== Entries shown ==
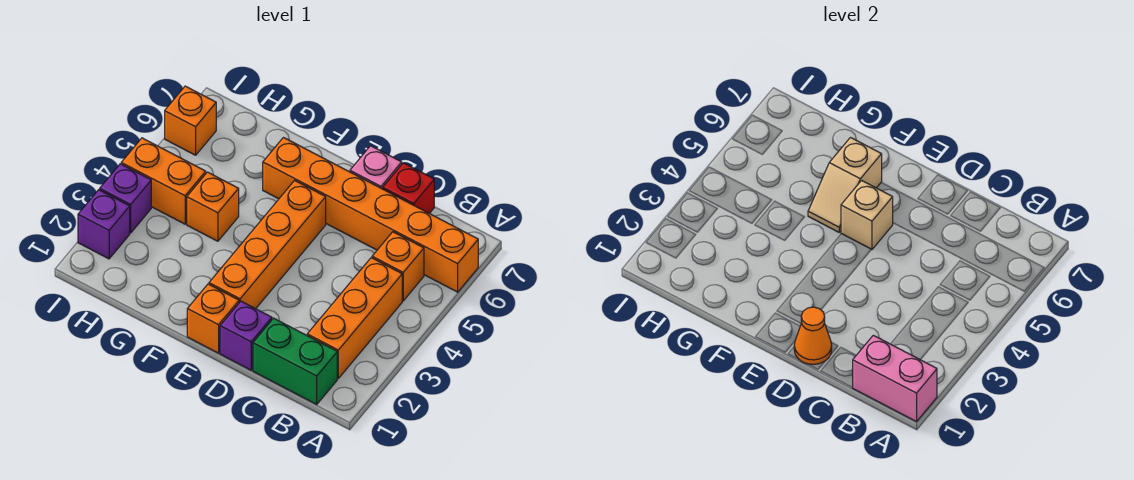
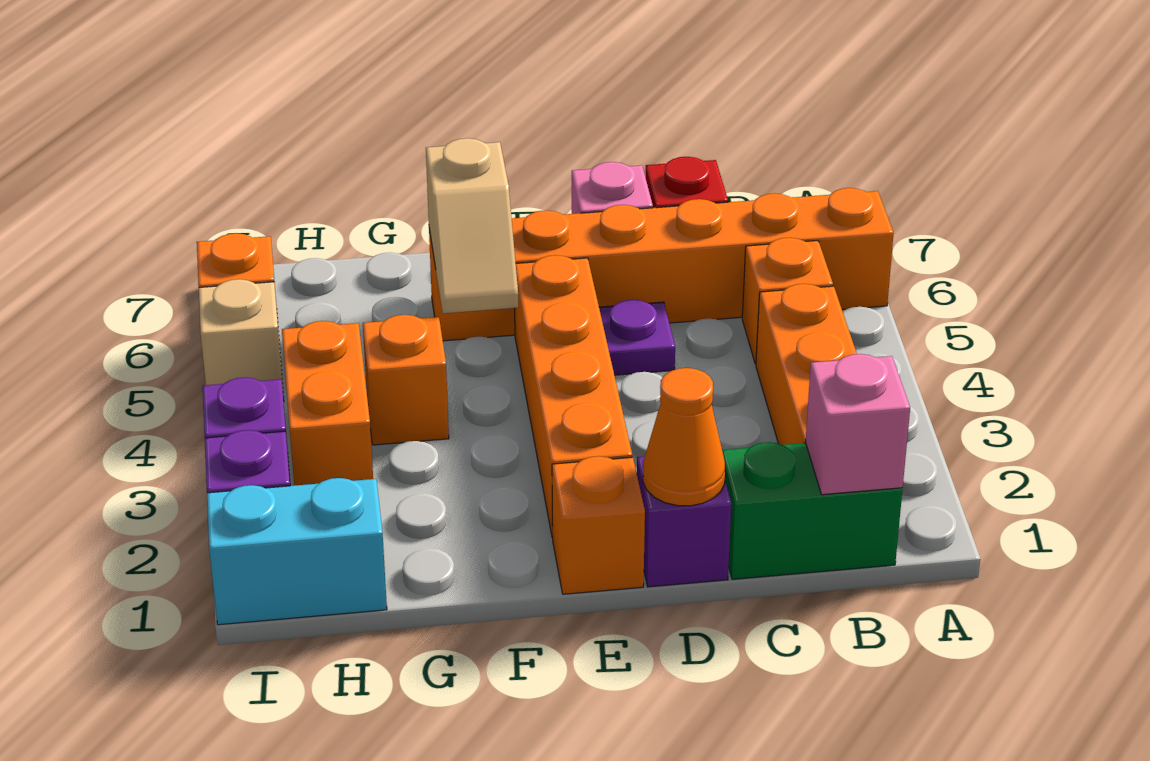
pink brick A1:B1 level 2 -> pink brick B1 level 2
none -> purple plate D5 level 1
tan brick E5 level 2 -> tan brick I5 level 1
none -> cyan brick H1:I1 level 1
orange brick H4:I4 level 1 -> orange brick H3:H4 level 1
===
What you will do - With the pictures excluded, the records are to be reproduced exactly.

Solution to this task -
pink brick A1:B1 level 2 -> pink brick B1 level 2
none -> purple plate D5 level 1
tan brick E5 level 2 -> tan brick I5 level 1
none -> cyan brick H1:I1 level 1
orange brick H4:I4 level 1 -> orange brick H3:H4 level 1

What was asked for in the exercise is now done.